─── SUPPLIED DATA

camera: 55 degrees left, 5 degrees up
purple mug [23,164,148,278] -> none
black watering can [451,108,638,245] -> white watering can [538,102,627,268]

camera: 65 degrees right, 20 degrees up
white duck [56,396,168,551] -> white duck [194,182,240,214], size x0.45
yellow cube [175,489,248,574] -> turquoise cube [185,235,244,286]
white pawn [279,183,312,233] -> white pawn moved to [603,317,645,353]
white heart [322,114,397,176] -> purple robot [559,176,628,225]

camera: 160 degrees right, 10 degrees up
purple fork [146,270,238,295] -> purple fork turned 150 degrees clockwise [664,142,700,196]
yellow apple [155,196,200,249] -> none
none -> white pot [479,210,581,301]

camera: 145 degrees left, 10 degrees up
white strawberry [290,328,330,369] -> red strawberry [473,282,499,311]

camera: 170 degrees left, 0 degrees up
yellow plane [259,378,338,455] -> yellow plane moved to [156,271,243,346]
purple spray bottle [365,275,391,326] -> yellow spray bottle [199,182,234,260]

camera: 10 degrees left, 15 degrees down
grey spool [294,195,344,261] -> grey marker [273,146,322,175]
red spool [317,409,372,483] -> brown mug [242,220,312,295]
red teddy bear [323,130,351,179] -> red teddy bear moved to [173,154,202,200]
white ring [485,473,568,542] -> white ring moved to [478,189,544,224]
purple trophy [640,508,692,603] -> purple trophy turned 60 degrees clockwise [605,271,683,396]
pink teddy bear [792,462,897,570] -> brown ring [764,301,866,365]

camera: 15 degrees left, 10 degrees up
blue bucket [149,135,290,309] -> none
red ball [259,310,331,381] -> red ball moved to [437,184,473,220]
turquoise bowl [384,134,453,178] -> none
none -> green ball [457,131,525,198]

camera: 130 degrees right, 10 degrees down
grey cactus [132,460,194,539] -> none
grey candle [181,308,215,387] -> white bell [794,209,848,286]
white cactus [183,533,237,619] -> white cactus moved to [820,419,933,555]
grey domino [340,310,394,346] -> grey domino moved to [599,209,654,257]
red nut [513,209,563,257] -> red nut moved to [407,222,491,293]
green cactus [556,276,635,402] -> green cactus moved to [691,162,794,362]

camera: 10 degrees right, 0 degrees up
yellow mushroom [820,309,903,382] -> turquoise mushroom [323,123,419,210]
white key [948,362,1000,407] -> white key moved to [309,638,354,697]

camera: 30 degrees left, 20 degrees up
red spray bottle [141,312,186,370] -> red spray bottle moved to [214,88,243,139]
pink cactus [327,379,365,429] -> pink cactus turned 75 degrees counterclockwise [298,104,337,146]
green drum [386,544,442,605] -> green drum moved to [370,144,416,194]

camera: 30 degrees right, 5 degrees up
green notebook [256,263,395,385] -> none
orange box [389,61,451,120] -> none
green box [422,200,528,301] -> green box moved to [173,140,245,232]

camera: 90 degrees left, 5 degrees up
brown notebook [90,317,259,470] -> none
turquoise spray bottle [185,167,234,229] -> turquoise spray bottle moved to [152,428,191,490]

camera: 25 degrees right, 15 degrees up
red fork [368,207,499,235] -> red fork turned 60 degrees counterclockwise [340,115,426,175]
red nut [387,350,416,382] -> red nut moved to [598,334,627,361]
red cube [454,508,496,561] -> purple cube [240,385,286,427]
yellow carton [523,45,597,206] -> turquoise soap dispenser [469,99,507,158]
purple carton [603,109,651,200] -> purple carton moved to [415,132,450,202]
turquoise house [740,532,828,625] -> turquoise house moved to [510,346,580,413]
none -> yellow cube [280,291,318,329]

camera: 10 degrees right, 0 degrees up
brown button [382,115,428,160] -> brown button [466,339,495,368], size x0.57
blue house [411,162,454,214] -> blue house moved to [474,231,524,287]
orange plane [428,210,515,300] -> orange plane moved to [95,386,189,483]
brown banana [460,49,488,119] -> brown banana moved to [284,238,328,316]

──────

Of all the entries above, repeat only the lines from the line that has "blue bucket [149,135,290,309] -> none" to the line that has "yellow carton [523,45,597,206]", both lines included, exactly.

blue bucket [149,135,290,309] -> none
red ball [259,310,331,381] -> red ball moved to [437,184,473,220]
turquoise bowl [384,134,453,178] -> none
none -> green ball [457,131,525,198]

camera: 130 degrees right, 10 degrees down
grey cactus [132,460,194,539] -> none
grey candle [181,308,215,387] -> white bell [794,209,848,286]
white cactus [183,533,237,619] -> white cactus moved to [820,419,933,555]
grey domino [340,310,394,346] -> grey domino moved to [599,209,654,257]
red nut [513,209,563,257] -> red nut moved to [407,222,491,293]
green cactus [556,276,635,402] -> green cactus moved to [691,162,794,362]

camera: 10 degrees right, 0 degrees up
yellow mushroom [820,309,903,382] -> turquoise mushroom [323,123,419,210]
white key [948,362,1000,407] -> white key moved to [309,638,354,697]

camera: 30 degrees left, 20 degrees up
red spray bottle [141,312,186,370] -> red spray bottle moved to [214,88,243,139]
pink cactus [327,379,365,429] -> pink cactus turned 75 degrees counterclockwise [298,104,337,146]
green drum [386,544,442,605] -> green drum moved to [370,144,416,194]

camera: 30 degrees right, 5 degrees up
green notebook [256,263,395,385] -> none
orange box [389,61,451,120] -> none
green box [422,200,528,301] -> green box moved to [173,140,245,232]

camera: 90 degrees left, 5 degrees up
brown notebook [90,317,259,470] -> none
turquoise spray bottle [185,167,234,229] -> turquoise spray bottle moved to [152,428,191,490]

camera: 25 degrees right, 15 degrees up
red fork [368,207,499,235] -> red fork turned 60 degrees counterclockwise [340,115,426,175]
red nut [387,350,416,382] -> red nut moved to [598,334,627,361]
red cube [454,508,496,561] -> purple cube [240,385,286,427]
yellow carton [523,45,597,206] -> turquoise soap dispenser [469,99,507,158]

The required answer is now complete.